RECORDS FOR THE EXERCISE:
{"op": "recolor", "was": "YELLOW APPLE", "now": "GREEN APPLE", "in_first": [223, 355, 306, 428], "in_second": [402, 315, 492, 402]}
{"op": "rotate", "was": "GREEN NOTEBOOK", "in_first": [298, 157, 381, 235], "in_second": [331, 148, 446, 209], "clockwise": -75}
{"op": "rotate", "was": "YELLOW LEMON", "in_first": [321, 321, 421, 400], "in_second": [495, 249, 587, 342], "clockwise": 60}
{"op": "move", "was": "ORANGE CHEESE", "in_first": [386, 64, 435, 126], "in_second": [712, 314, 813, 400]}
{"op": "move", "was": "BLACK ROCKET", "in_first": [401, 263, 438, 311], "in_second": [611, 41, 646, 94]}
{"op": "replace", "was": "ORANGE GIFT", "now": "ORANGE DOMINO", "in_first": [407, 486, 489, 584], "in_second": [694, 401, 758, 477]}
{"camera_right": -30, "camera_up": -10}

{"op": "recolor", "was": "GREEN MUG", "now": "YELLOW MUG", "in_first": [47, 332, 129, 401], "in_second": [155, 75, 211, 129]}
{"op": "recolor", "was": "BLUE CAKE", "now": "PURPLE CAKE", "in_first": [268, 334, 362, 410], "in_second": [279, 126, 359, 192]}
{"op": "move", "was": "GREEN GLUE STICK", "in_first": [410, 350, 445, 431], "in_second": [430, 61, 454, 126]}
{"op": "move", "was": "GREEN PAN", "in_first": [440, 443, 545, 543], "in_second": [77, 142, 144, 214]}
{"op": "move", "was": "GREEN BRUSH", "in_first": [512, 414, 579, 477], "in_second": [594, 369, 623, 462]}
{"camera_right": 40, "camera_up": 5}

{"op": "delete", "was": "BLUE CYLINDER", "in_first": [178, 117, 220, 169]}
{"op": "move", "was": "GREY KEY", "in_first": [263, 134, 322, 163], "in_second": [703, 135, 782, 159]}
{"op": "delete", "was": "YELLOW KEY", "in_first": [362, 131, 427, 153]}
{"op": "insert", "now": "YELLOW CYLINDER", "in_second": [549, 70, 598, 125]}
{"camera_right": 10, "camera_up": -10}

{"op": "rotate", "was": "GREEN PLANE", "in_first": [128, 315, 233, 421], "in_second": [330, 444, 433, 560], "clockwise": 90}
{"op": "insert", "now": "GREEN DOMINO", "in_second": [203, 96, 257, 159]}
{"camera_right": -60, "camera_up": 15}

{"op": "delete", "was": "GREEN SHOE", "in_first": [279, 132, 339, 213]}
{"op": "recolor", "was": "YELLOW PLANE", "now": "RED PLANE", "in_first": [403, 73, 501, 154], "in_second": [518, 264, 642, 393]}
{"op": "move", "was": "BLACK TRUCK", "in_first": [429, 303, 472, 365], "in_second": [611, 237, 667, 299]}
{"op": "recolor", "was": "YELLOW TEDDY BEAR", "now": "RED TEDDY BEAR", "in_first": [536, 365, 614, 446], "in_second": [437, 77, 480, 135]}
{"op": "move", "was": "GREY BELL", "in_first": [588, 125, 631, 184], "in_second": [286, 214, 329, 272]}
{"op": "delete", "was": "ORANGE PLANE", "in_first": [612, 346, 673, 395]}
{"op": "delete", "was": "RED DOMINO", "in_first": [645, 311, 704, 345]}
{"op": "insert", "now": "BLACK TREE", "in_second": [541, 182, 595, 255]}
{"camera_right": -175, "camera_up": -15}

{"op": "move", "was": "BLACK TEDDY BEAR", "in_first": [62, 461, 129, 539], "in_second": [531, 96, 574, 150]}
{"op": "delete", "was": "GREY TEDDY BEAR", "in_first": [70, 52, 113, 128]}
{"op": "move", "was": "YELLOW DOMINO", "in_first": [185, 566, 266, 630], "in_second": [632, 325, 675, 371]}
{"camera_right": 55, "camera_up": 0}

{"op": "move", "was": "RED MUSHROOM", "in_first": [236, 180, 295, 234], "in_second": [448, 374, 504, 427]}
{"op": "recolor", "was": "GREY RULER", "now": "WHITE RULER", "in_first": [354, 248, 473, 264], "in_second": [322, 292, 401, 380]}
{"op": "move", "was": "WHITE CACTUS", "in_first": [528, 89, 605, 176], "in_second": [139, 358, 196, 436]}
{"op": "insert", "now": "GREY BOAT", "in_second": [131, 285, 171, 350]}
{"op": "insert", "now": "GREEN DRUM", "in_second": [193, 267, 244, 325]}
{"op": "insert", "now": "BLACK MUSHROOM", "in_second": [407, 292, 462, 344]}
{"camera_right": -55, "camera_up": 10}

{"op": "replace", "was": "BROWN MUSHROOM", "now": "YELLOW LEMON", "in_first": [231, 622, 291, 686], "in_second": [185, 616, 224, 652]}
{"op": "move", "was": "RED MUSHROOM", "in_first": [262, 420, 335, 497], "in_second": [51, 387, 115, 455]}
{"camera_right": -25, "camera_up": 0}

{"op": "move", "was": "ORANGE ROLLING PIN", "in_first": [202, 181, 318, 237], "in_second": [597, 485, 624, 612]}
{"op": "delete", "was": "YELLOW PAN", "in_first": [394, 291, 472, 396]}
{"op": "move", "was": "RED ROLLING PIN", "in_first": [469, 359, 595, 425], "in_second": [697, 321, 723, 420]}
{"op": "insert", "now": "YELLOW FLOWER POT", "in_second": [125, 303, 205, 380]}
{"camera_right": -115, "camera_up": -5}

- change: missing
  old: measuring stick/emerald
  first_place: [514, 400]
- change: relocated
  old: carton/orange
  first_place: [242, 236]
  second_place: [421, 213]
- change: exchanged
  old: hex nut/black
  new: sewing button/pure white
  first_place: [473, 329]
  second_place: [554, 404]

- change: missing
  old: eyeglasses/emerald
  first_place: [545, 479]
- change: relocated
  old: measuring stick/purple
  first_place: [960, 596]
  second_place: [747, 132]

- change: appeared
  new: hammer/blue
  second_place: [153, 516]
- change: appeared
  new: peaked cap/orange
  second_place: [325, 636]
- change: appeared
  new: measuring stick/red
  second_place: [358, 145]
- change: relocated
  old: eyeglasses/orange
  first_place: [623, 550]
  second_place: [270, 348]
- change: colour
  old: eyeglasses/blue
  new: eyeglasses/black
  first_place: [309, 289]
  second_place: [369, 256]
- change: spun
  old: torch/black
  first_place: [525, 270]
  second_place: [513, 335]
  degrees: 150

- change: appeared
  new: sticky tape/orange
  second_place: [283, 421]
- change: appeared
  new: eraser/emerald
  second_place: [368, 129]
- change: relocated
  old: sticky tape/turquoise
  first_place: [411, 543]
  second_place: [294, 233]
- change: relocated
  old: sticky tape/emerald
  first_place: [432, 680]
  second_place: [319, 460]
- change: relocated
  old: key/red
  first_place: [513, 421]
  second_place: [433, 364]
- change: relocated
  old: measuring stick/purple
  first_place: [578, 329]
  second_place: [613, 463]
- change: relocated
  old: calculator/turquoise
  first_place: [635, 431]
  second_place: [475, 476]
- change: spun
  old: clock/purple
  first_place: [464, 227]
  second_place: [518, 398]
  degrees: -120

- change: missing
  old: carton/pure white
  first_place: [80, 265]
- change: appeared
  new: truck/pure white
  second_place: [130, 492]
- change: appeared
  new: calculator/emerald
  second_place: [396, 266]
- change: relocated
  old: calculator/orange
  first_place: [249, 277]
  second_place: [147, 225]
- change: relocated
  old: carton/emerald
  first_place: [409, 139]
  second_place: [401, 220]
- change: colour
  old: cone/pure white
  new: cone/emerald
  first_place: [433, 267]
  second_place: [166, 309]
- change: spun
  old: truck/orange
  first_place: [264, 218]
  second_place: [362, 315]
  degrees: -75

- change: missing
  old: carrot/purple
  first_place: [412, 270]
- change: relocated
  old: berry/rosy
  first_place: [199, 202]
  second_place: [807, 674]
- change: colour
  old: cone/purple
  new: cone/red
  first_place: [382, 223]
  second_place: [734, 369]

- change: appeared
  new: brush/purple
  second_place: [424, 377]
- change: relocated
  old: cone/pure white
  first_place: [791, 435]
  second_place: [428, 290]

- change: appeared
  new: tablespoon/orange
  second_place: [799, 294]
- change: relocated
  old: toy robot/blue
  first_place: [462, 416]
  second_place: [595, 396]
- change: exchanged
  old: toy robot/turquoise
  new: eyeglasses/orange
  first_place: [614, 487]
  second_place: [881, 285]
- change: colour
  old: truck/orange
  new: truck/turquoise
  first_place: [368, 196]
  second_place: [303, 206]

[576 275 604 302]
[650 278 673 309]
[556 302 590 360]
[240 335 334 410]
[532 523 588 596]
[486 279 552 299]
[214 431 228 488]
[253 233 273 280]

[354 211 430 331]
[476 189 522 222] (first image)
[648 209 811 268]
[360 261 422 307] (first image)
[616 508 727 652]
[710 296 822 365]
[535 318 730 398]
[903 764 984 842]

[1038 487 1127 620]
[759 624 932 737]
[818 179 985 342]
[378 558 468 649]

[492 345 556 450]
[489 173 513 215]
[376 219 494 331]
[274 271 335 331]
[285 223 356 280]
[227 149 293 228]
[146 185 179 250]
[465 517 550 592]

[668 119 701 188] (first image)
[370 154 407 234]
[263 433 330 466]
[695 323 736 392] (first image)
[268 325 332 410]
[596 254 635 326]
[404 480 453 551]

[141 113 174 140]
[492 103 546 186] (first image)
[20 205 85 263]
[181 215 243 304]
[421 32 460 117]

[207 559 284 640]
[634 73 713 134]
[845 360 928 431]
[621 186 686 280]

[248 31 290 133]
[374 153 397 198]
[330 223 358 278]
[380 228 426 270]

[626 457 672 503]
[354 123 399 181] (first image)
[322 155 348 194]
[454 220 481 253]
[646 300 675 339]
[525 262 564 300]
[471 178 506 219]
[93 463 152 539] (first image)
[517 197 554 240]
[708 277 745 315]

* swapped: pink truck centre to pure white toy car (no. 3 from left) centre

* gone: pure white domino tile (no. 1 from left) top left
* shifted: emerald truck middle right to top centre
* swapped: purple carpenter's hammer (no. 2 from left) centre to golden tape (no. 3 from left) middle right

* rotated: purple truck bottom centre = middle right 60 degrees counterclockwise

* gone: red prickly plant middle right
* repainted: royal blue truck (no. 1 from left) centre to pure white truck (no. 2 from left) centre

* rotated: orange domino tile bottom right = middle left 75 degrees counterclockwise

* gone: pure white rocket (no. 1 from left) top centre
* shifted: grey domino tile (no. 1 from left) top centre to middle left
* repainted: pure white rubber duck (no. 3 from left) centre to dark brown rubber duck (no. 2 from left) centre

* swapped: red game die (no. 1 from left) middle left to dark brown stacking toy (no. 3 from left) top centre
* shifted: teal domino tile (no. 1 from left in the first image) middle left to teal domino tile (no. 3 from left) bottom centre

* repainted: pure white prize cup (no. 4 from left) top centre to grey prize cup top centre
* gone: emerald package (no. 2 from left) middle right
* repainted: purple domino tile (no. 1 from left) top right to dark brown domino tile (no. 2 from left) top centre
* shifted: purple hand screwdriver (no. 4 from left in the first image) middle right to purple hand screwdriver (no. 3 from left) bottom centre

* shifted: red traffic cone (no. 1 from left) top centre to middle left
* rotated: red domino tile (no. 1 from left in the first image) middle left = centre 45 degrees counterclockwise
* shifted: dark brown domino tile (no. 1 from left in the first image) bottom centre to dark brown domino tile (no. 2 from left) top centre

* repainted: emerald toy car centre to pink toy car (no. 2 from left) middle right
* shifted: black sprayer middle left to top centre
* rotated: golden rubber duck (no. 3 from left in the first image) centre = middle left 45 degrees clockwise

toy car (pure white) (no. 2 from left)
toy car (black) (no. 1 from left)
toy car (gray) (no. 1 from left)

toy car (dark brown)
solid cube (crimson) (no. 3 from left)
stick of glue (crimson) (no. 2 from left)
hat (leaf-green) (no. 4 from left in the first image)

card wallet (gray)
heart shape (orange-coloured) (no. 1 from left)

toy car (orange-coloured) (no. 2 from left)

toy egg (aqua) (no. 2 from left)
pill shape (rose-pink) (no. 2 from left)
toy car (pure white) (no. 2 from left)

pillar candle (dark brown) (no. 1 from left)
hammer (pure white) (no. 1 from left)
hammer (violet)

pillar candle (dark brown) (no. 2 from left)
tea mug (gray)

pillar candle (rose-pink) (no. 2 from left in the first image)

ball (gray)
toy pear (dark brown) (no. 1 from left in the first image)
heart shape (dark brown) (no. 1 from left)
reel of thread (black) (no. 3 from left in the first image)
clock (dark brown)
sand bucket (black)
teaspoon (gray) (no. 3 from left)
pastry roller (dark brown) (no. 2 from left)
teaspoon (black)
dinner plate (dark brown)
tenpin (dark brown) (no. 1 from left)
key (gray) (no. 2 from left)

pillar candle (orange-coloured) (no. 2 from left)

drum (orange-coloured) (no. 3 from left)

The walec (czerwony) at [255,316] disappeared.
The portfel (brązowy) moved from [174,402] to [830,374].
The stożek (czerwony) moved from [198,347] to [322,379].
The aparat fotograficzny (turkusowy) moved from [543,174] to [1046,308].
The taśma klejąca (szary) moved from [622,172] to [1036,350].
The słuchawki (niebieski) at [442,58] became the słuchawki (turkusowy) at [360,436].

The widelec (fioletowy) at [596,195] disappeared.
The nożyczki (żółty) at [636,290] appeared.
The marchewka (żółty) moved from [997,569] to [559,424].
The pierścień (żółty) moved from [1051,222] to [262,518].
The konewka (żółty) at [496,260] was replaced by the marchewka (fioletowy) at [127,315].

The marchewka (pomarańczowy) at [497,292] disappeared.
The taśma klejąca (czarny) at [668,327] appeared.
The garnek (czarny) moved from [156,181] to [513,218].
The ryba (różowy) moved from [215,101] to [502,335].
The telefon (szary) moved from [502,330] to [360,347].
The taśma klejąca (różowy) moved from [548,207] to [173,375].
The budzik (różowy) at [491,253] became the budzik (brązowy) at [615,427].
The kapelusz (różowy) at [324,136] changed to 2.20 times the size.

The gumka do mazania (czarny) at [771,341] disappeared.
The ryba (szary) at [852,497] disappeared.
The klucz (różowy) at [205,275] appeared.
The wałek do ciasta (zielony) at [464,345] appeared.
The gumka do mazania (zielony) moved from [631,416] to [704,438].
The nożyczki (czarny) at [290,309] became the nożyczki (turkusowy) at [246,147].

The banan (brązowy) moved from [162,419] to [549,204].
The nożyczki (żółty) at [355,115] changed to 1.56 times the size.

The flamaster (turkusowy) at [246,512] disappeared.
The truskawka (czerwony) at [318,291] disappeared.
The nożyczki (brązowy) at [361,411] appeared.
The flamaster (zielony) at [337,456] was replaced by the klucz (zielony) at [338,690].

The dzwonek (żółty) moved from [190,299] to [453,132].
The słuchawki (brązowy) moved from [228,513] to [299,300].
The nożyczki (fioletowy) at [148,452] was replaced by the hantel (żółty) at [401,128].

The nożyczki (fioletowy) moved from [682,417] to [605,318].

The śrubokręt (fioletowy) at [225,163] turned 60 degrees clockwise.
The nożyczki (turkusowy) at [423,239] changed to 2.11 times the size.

TASK REQUIREMENTS: Reproduce, word for word and in full, only the lines above that start at the line with "second_place: [421, 213]" and run through the line with "first_place: [473, 329]", both ends included.

SOLUTION BELOW:
  second_place: [421, 213]
- change: exchanged
  old: hex nut/black
  new: sewing button/pure white
  first_place: [473, 329]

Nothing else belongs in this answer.